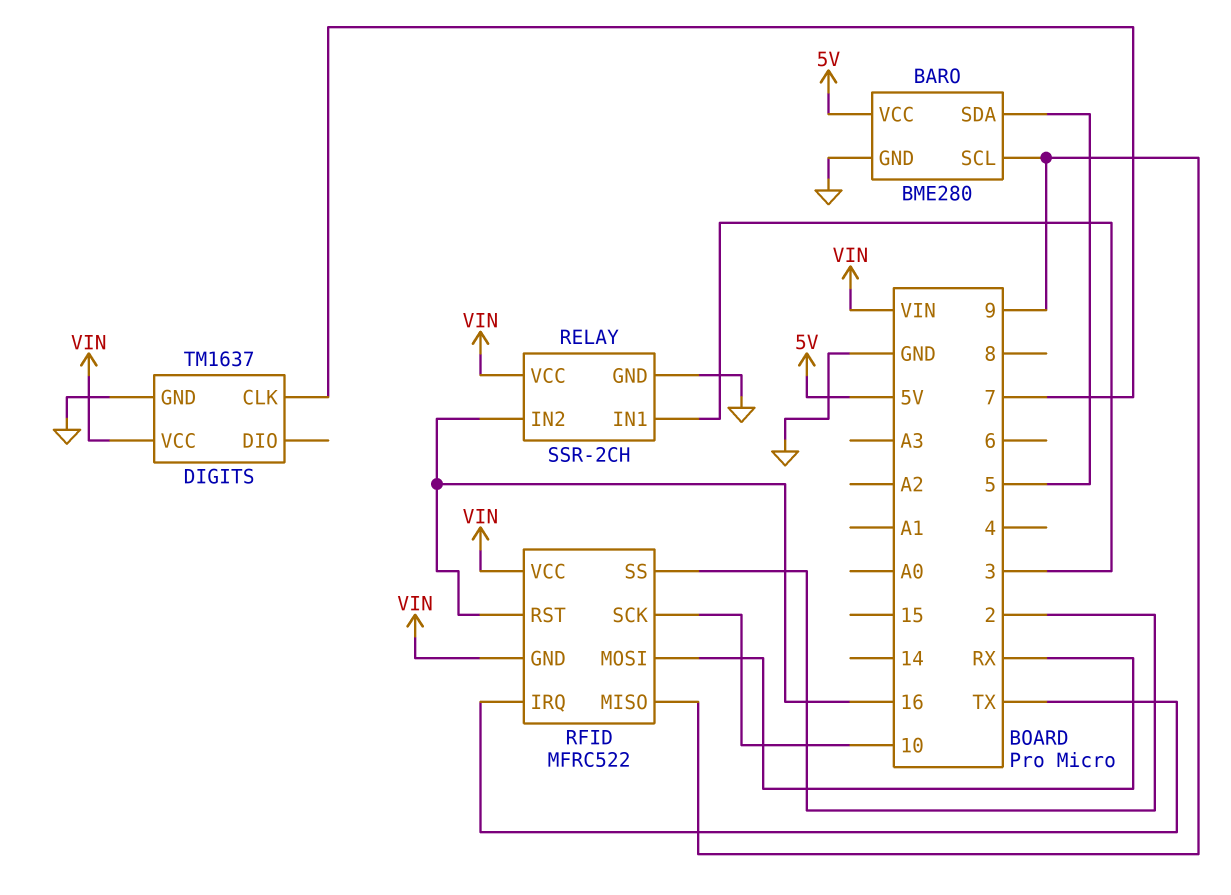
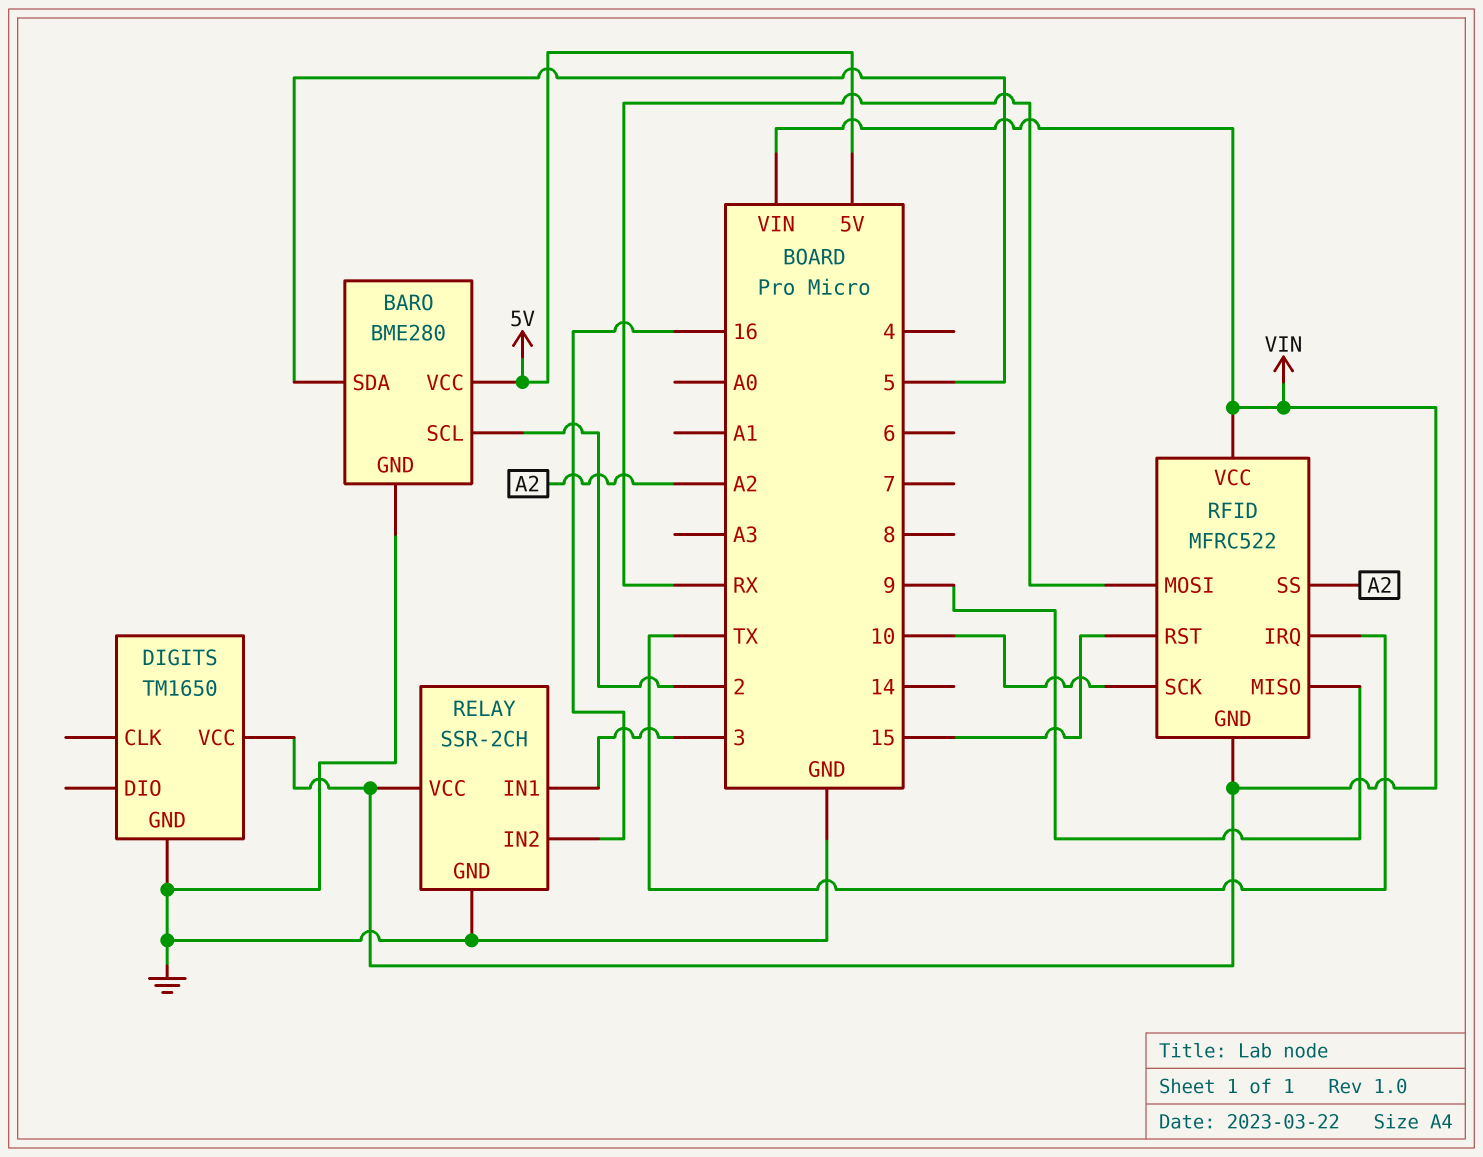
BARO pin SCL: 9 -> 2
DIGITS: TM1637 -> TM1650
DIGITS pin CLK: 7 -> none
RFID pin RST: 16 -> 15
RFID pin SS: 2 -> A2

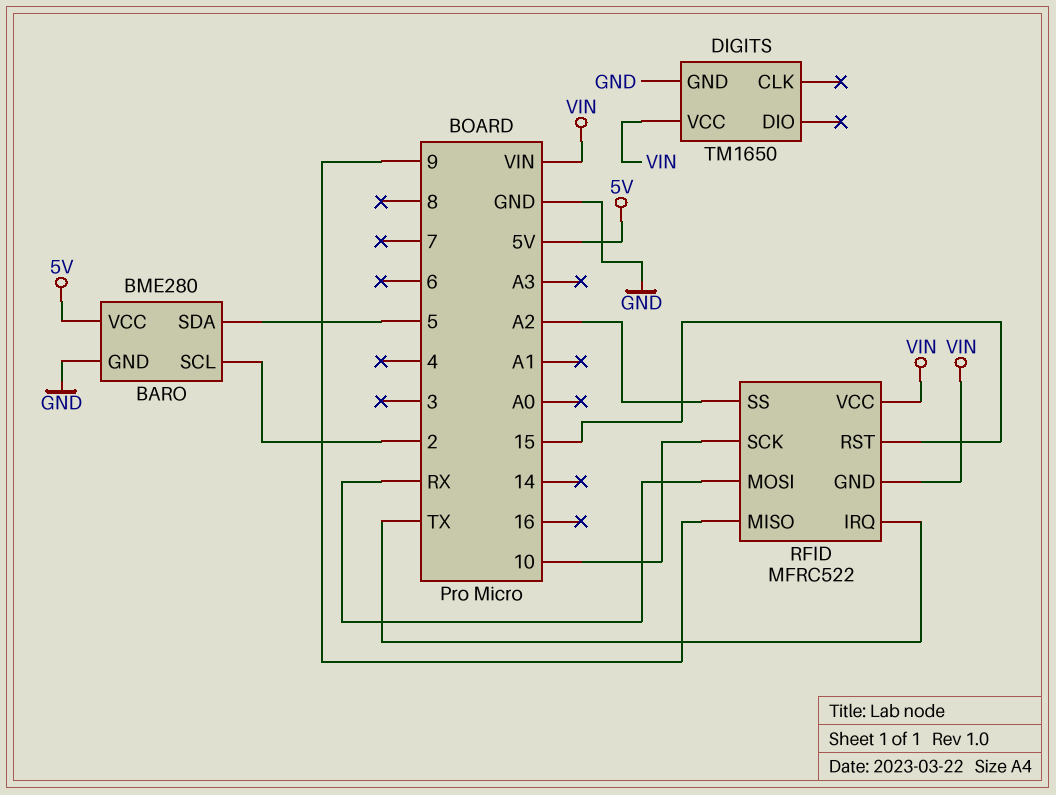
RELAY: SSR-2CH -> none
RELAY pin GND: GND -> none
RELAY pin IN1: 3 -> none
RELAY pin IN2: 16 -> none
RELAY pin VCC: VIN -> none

§

**DIRECTIONS:** The line containing "DIGITS pin CLK: 7 -> none" marks the start: set down exactly that line and every line after it through the last line of the data, without any pictures.

**EXERCISE ANSWER:**
DIGITS pin CLK: 7 -> none
RFID pin RST: 16 -> 15
RFID pin SS: 2 -> A2

RELAY: SSR-2CH -> none
RELAY pin GND: GND -> none
RELAY pin IN1: 3 -> none
RELAY pin IN2: 16 -> none
RELAY pin VCC: VIN -> none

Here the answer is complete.